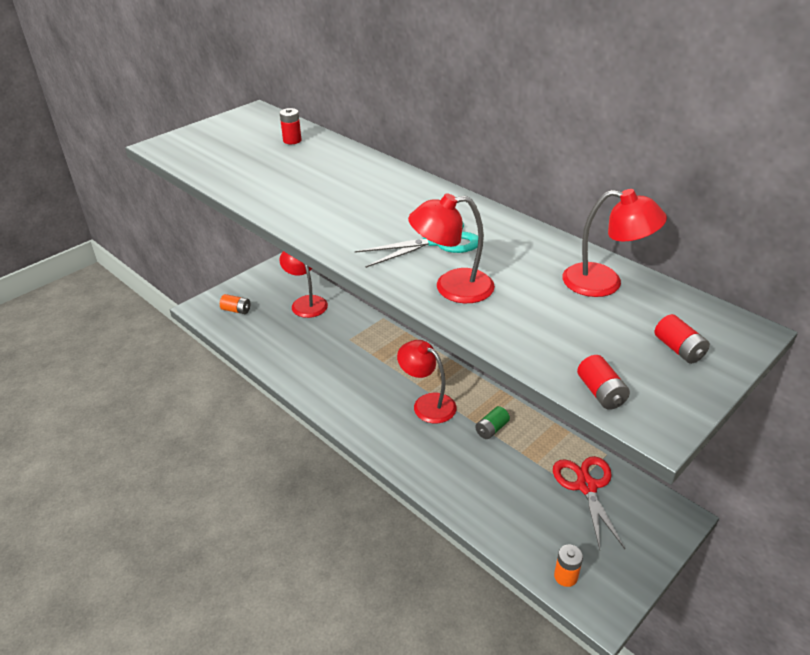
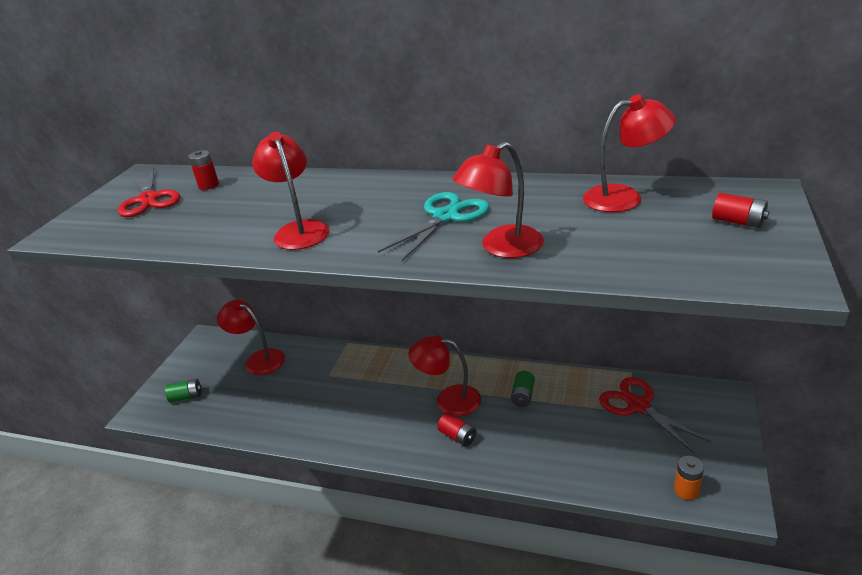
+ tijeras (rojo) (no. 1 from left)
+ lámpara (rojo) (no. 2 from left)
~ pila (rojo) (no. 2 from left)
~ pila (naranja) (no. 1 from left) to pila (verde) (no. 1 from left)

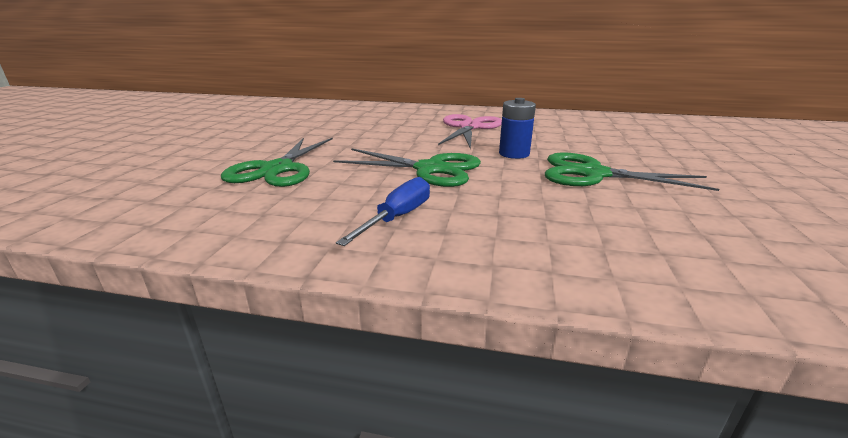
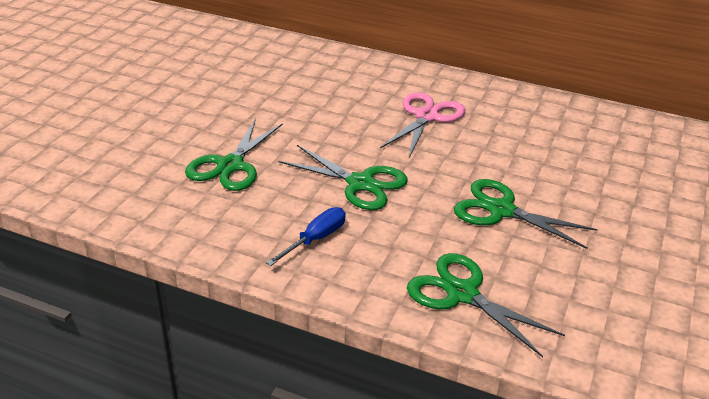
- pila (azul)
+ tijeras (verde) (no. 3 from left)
==
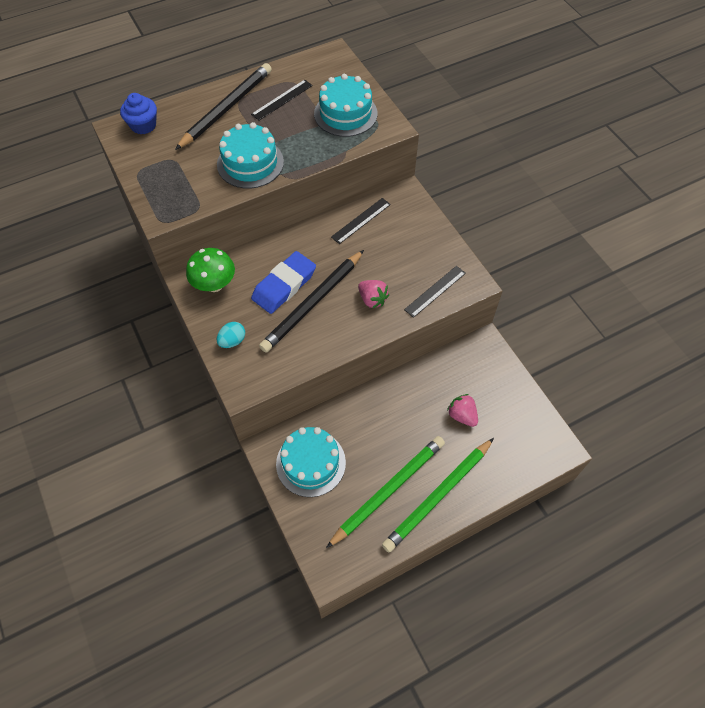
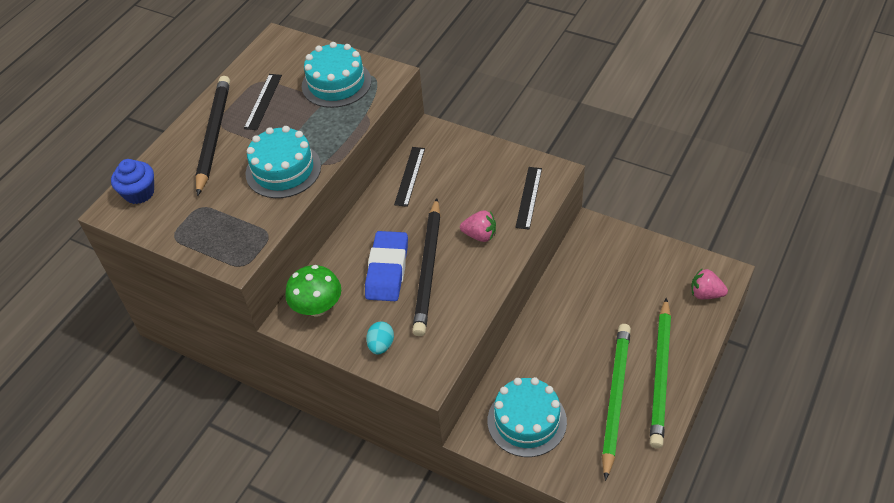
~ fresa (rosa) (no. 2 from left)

Exercise goal ->
Reproduce, exactly and only, the lines of the records above starting at the line with "(verde) (no. 1 from left)" and ending at the line with "3 from left)", both included. Leave every picture out.

Answer for the task ->
~ pila (naranja) (no. 1 from left) to pila (verde) (no. 1 from left)

- pila (azul)
+ tijeras (verde) (no. 3 from left)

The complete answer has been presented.